The problem:
Starting at the line that contains "Is there stroma here?", copy each line through the final one exactly as written.
◆ ◆ ◆
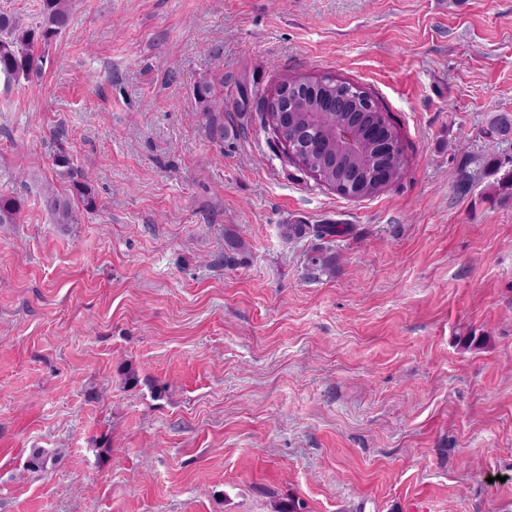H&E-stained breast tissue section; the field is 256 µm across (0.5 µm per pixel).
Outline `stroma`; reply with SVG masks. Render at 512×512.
I'll list each match as a JSON object with an SVG mask.
<instances>
[{"mask_svg": "<svg viewBox=\"0 0 512 512\" xmlns=\"http://www.w3.org/2000/svg\"><path fill=\"white\" fill-rule=\"evenodd\" d=\"M70 3L0 85V512H512V0ZM326 73L395 119L377 197L236 108ZM196 98L205 103L202 115L208 134L216 140H224V100L213 98L212 86L207 82L197 85ZM45 202L48 210L51 212L54 223L70 224L74 221V209L72 200L69 196H62L52 190H47Z\"/></svg>", "mask_w": 512, "mask_h": 512, "instance_id": "obj_1", "label": "stroma"}]
</instances>
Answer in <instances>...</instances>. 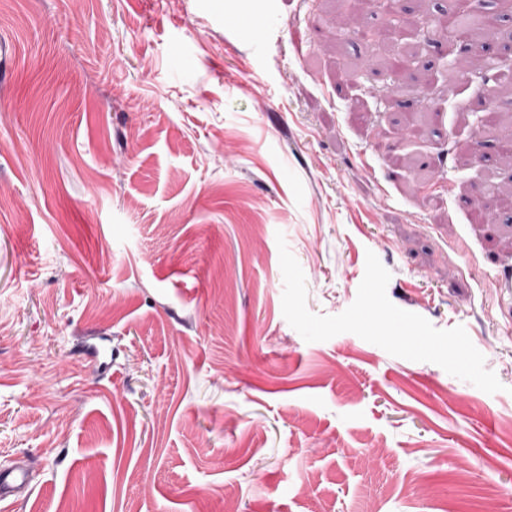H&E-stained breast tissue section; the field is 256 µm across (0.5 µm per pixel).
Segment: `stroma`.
Returning a JSON list of instances; mask_svg holds the SVG:
<instances>
[{
    "mask_svg": "<svg viewBox=\"0 0 512 512\" xmlns=\"http://www.w3.org/2000/svg\"><path fill=\"white\" fill-rule=\"evenodd\" d=\"M446 6L0 0V467L31 472L0 512H512V167L470 147L512 93L456 66ZM280 234L311 312L374 252L502 391L304 341Z\"/></svg>",
    "mask_w": 512,
    "mask_h": 512,
    "instance_id": "1",
    "label": "stroma"
}]
</instances>
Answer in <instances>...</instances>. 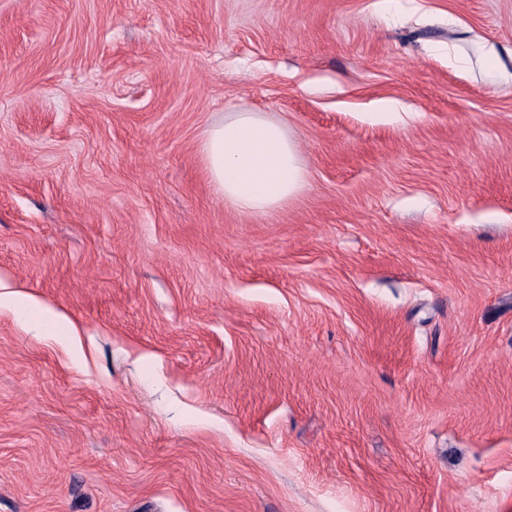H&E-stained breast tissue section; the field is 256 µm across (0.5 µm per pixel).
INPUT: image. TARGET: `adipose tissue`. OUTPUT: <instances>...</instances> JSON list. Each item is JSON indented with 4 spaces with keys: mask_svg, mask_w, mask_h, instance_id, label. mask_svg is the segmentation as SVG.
Segmentation results:
<instances>
[{
    "mask_svg": "<svg viewBox=\"0 0 512 512\" xmlns=\"http://www.w3.org/2000/svg\"><path fill=\"white\" fill-rule=\"evenodd\" d=\"M203 154L216 192L243 212L287 206L302 182L298 150L284 124L245 107L207 127Z\"/></svg>",
    "mask_w": 512,
    "mask_h": 512,
    "instance_id": "adipose-tissue-1",
    "label": "adipose tissue"
}]
</instances>
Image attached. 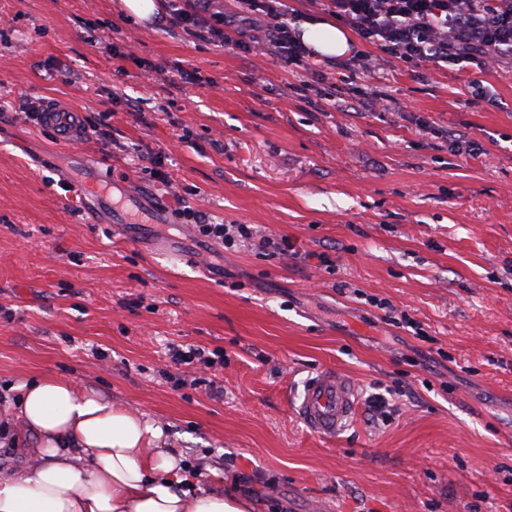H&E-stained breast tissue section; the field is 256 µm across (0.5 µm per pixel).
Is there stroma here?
<instances>
[{"label":"stroma","mask_w":512,"mask_h":512,"mask_svg":"<svg viewBox=\"0 0 512 512\" xmlns=\"http://www.w3.org/2000/svg\"><path fill=\"white\" fill-rule=\"evenodd\" d=\"M113 2L0 0V404L67 379L161 423L193 485L249 512H512V62L419 75L353 33L402 104L357 112L359 68ZM53 103L111 113V141L63 147L30 117ZM160 149L163 181L142 161ZM92 166L134 203L129 238L76 192ZM186 206L253 236L202 237ZM270 234L293 253L266 255ZM322 369L357 395L333 438L295 415ZM157 1L117 0L115 8L123 16H130L143 24H152L158 22L161 16L160 5Z\"/></svg>","instance_id":"1"}]
</instances>
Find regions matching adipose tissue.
<instances>
[{"label": "adipose tissue", "instance_id": "obj_1", "mask_svg": "<svg viewBox=\"0 0 512 512\" xmlns=\"http://www.w3.org/2000/svg\"><path fill=\"white\" fill-rule=\"evenodd\" d=\"M318 55L349 49L324 21L300 26ZM20 426L38 438L29 463L0 473V512H245L234 496L192 492L180 460L160 448V426L60 378L24 386Z\"/></svg>", "mask_w": 512, "mask_h": 512}]
</instances>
◆ ◆ ◆
Solution:
Is there stroma here?
<instances>
[{"label":"stroma","mask_w":512,"mask_h":512,"mask_svg":"<svg viewBox=\"0 0 512 512\" xmlns=\"http://www.w3.org/2000/svg\"><path fill=\"white\" fill-rule=\"evenodd\" d=\"M113 2L0 0V404L67 379L161 423L193 485L249 512H512V62L419 75L353 33L402 104L357 112L359 68ZM53 103L111 113V141L63 147L30 117ZM160 149L163 181L142 161ZM92 166L134 203L129 238L76 192ZM186 206L253 236L202 237ZM270 234L293 253L266 255ZM322 369L357 395L333 438L295 415ZM157 1L117 0L115 8L123 16H130L143 24H152L158 22L161 16L160 5Z\"/></svg>","instance_id":"1"}]
</instances>
Find regions matching adipose tissue.
<instances>
[{"label": "adipose tissue", "instance_id": "obj_1", "mask_svg": "<svg viewBox=\"0 0 512 512\" xmlns=\"http://www.w3.org/2000/svg\"><path fill=\"white\" fill-rule=\"evenodd\" d=\"M318 55L349 49L324 21L300 26ZM20 426L38 438L29 463L0 473V512H245L234 496L192 492L180 460L160 448V426L60 378L24 386Z\"/></svg>", "mask_w": 512, "mask_h": 512}]
</instances>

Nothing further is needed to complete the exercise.